What the task requires:
Go through the material below line by line and count those containing "orange". Write the count and nothing more.

--- The records ---

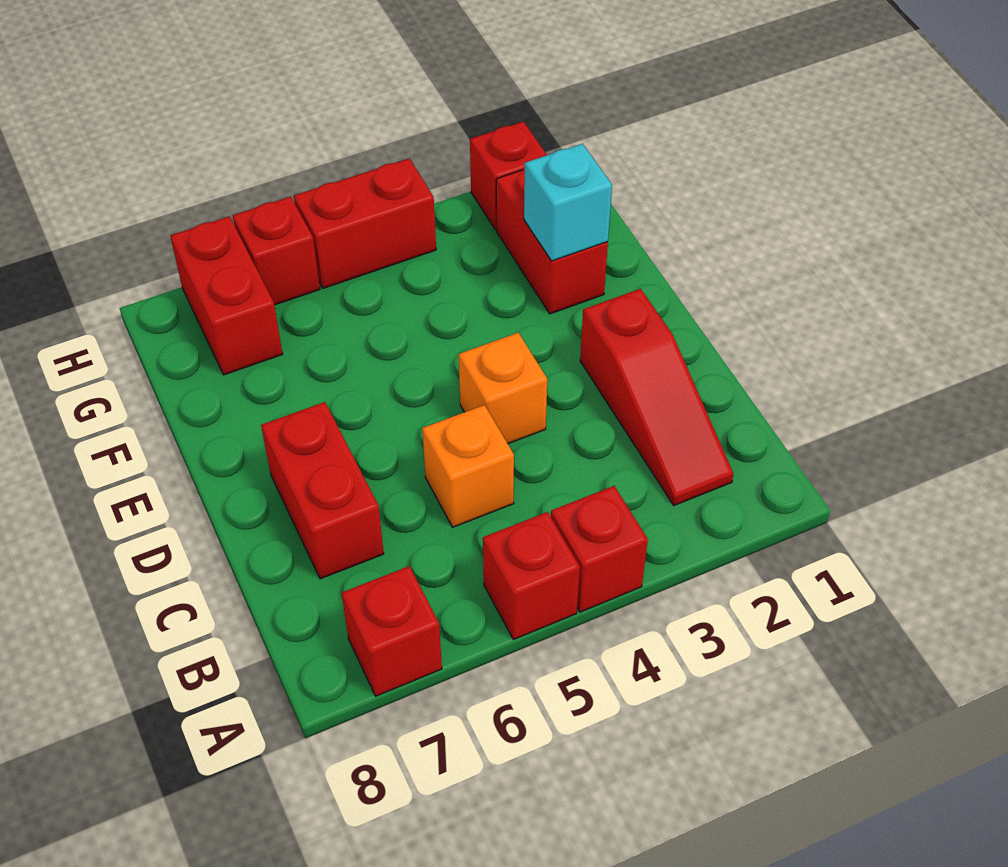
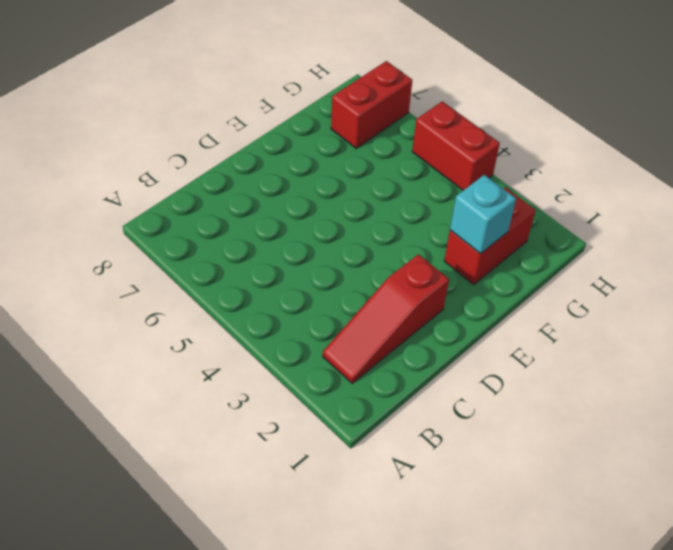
none -> red brick A4 level 1
none -> red brick A5 level 1
none -> red brick A7 level 1

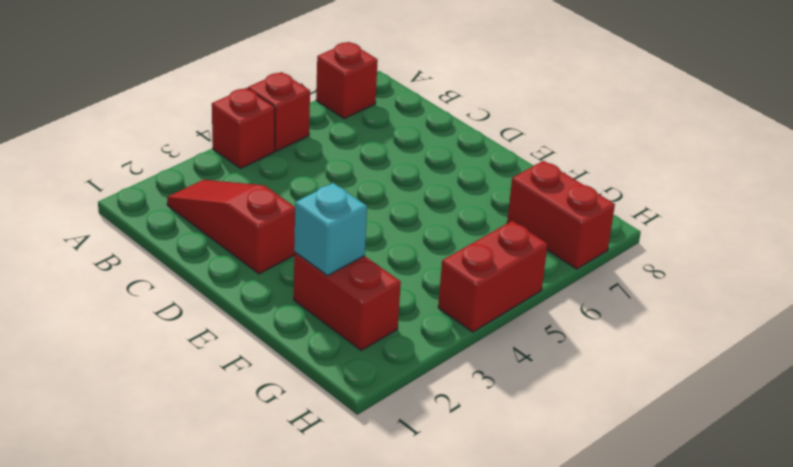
none -> orange brick C5 level 1
none -> red brick C7:D7 level 1
none -> orange brick D4 level 1

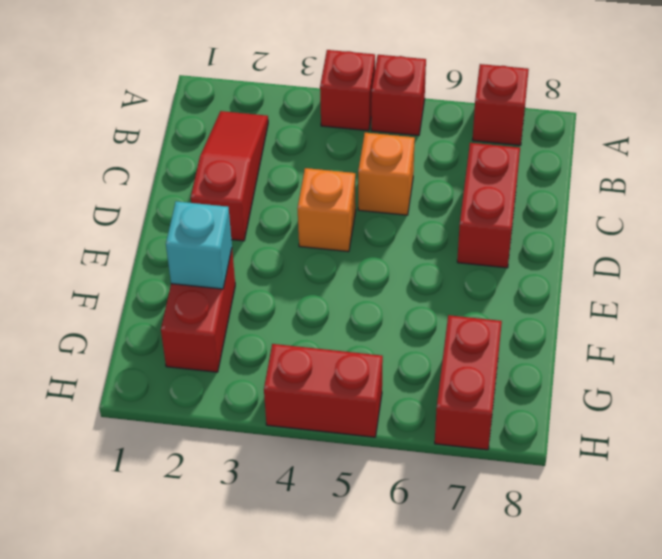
none -> red brick H2 level 1
none -> red brick H6 level 1

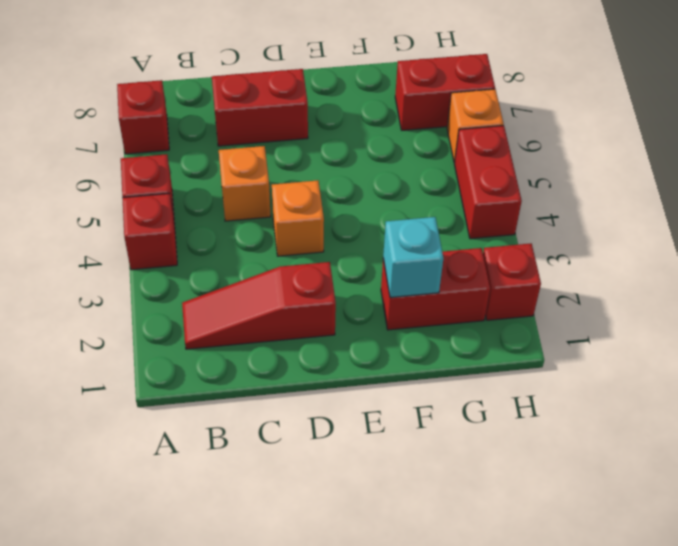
orange brick H6 level 1 -> red brick H6 level 1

---

Output below:
3